··· Task input

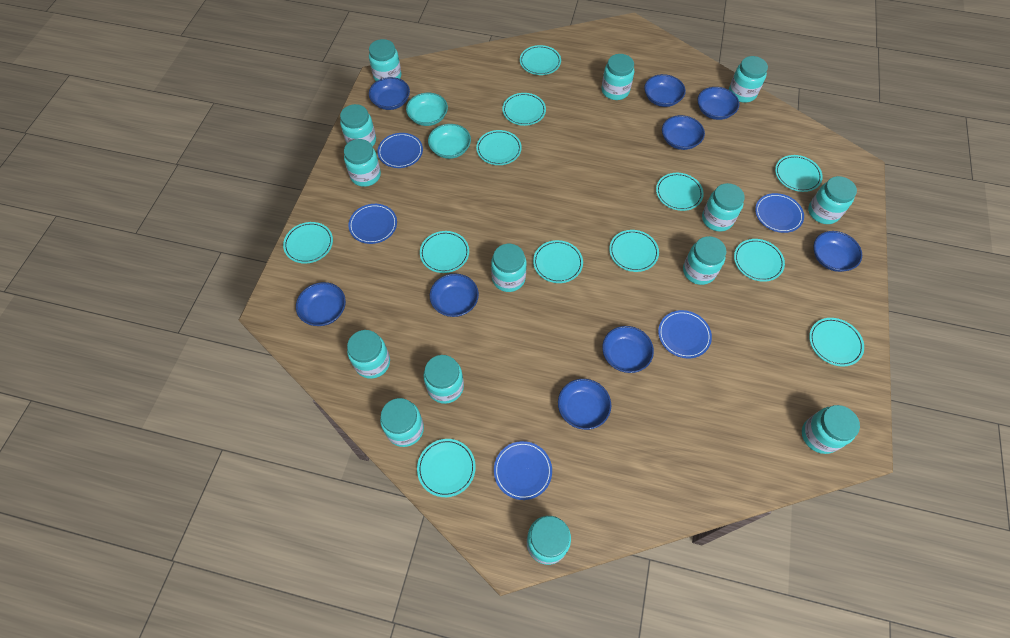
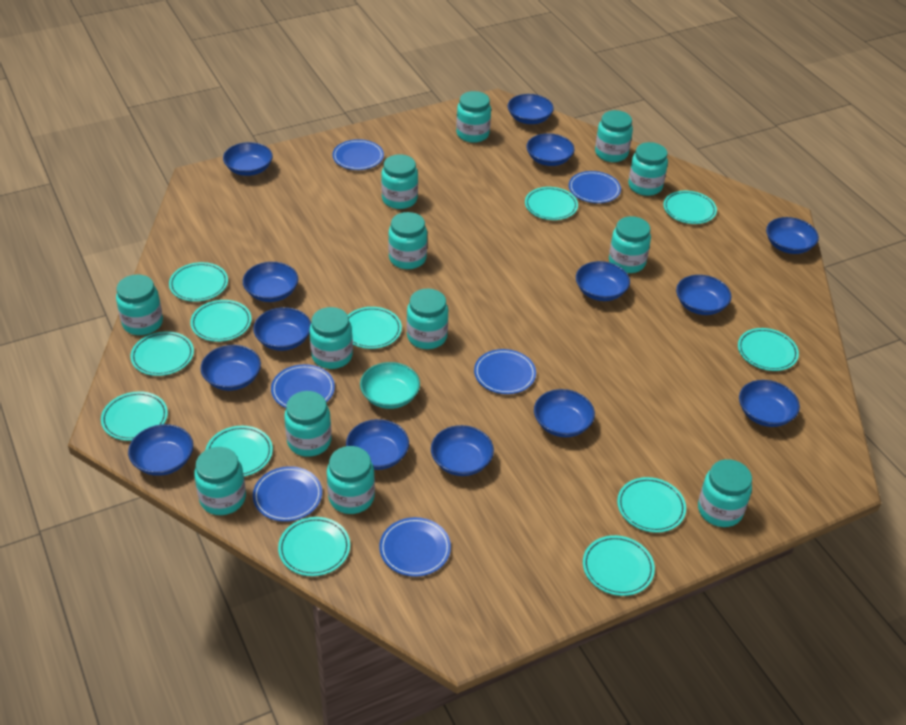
blue bowl: 9 -> 14
blue plate: 5 -> 6
turquoise bowl: 2 -> 1
turquoise jar: 14 -> 13

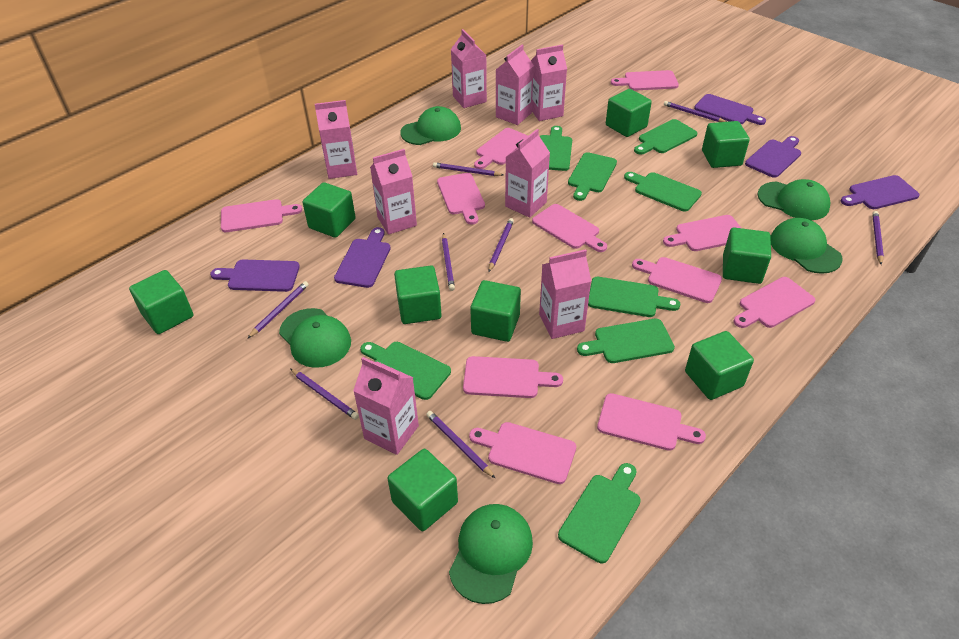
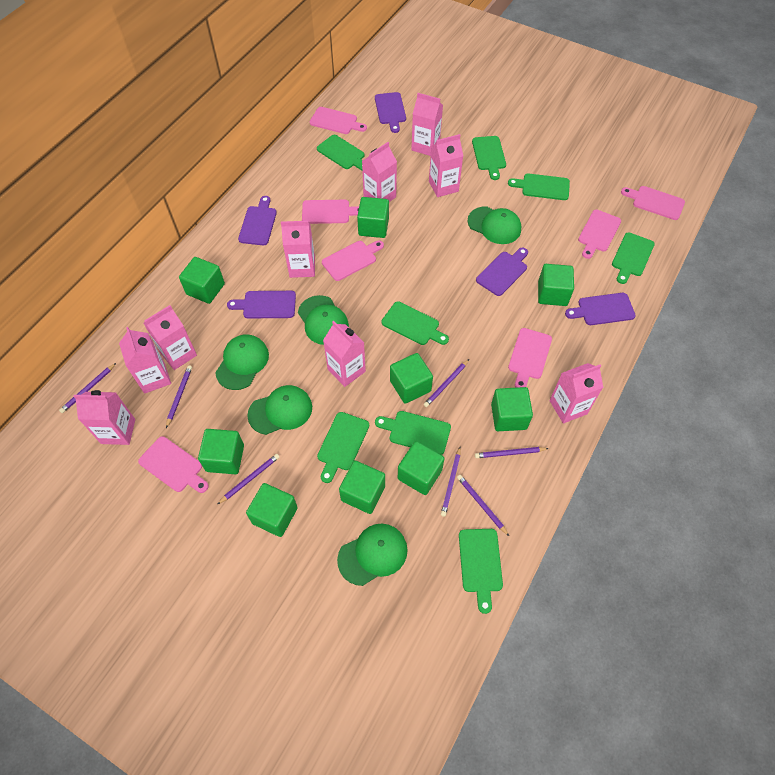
pink carton: 8 -> 9
pink cutting board: 11 -> 7
purple pencil: 8 -> 7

······

With "turquoise" as the search string, filter the records and return each line that has it.

turquoise bowl: 2 -> 1
turquoise jar: 14 -> 13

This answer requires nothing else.